- WHAT THE EXERCISE ASKS
Return each entry word for word, without its pictures.
⁂
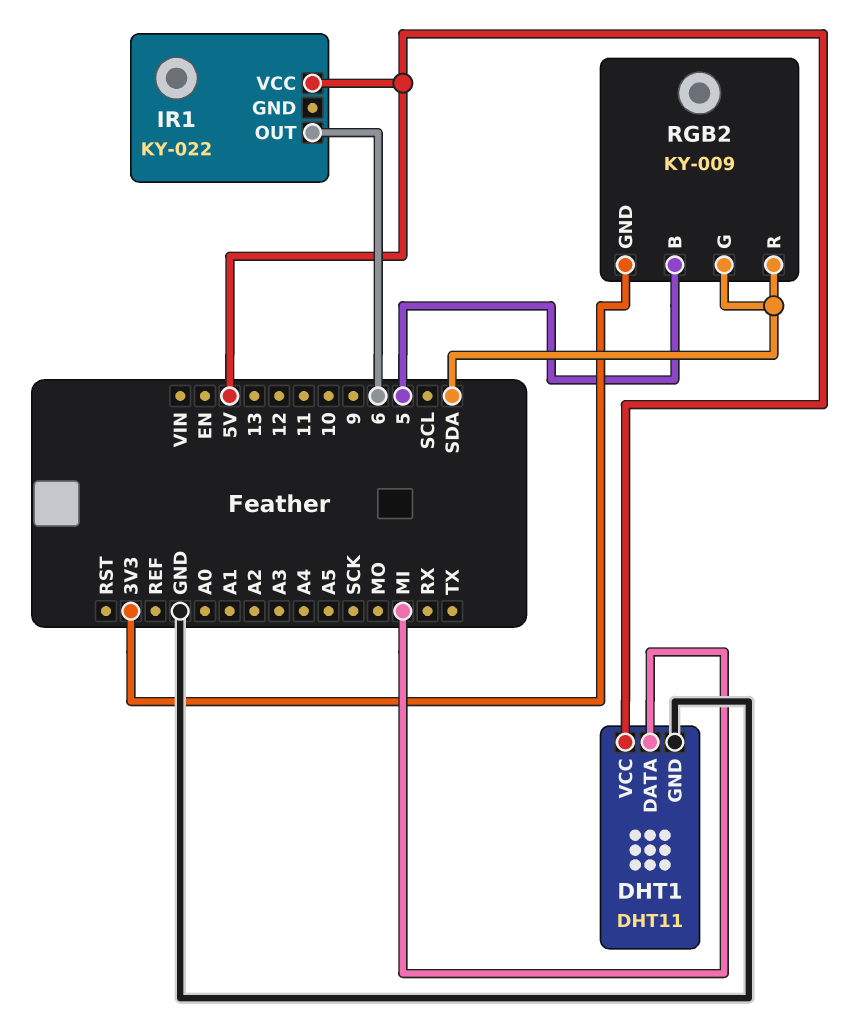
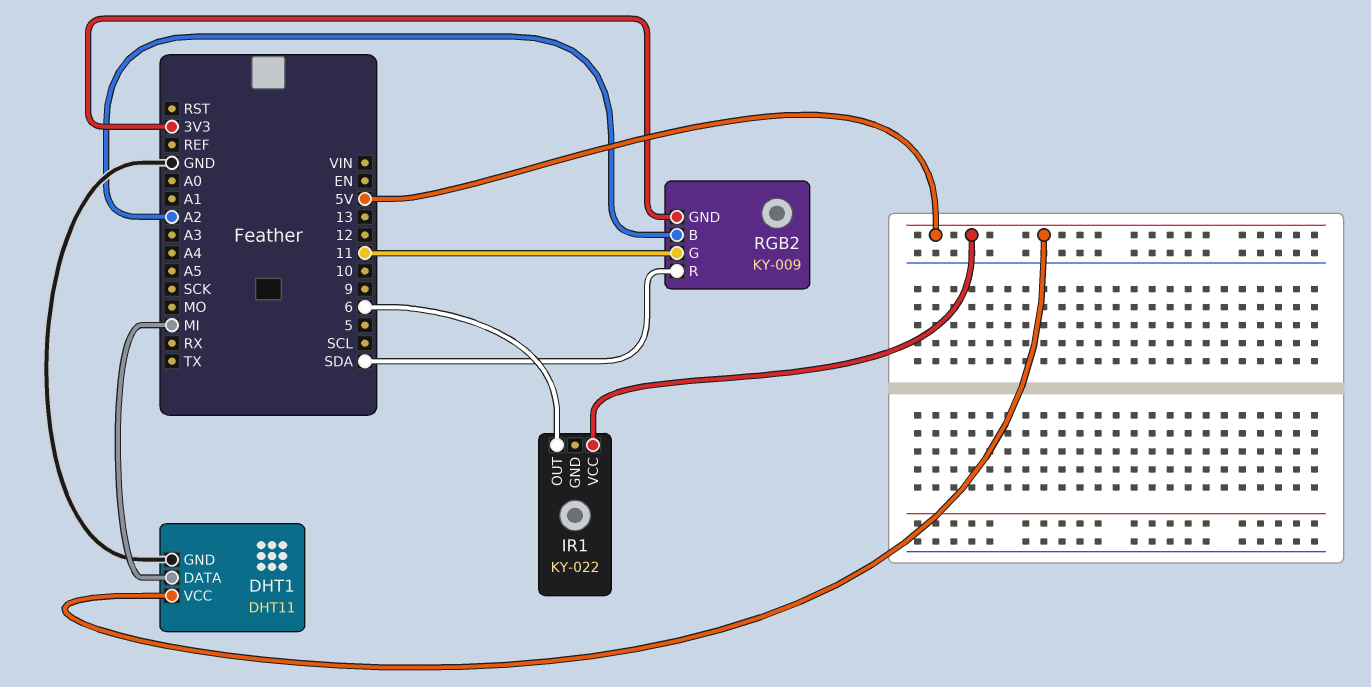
RGB2 pin B: 5 -> A2
RGB2 pin G: SDA -> 11

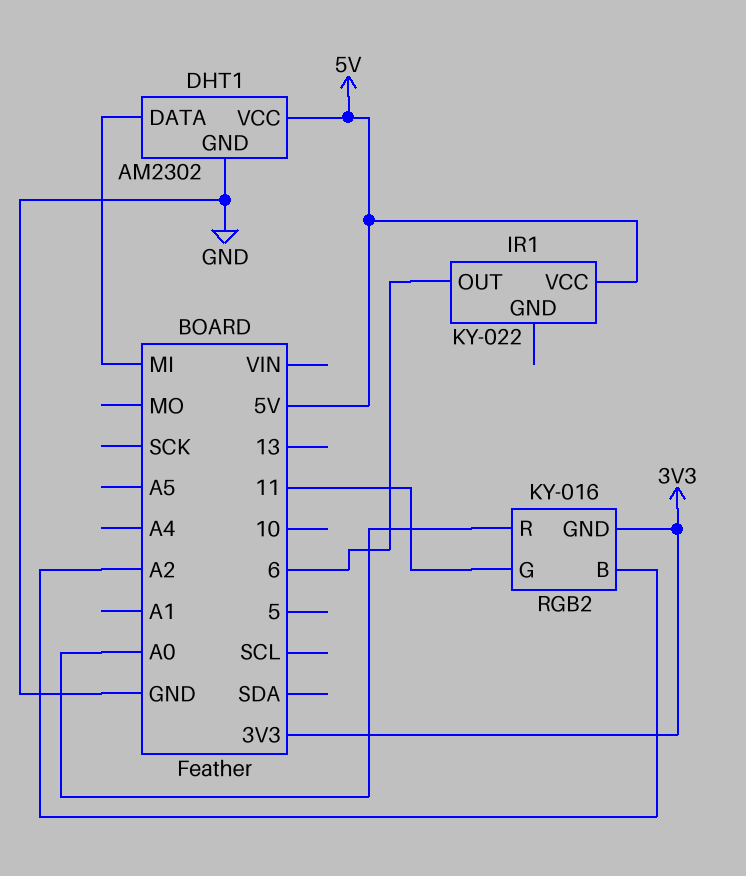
DHT1: DHT11 -> AM2302
RGB2: KY-009 -> KY-016
RGB2 pin R: SDA -> A0

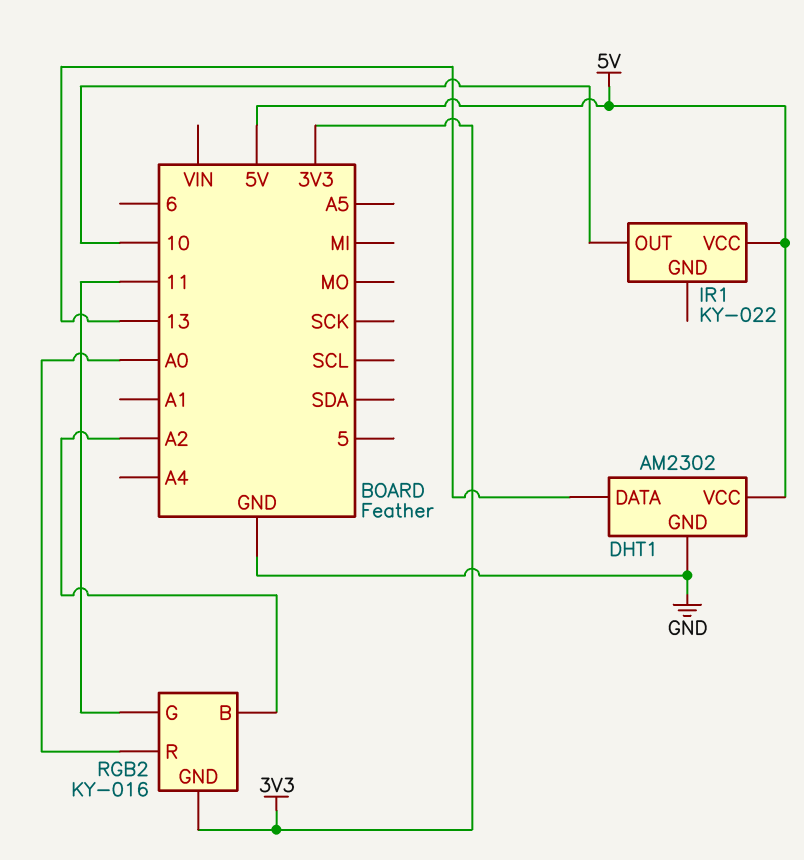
DHT1 pin DATA: MI -> 13
IR1 pin OUT: 6 -> 10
⁂
- TASK ANSWER
RGB2 pin B: 5 -> A2
RGB2 pin G: SDA -> 11

DHT1: DHT11 -> AM2302
RGB2: KY-009 -> KY-016
RGB2 pin R: SDA -> A0

DHT1 pin DATA: MI -> 13
IR1 pin OUT: 6 -> 10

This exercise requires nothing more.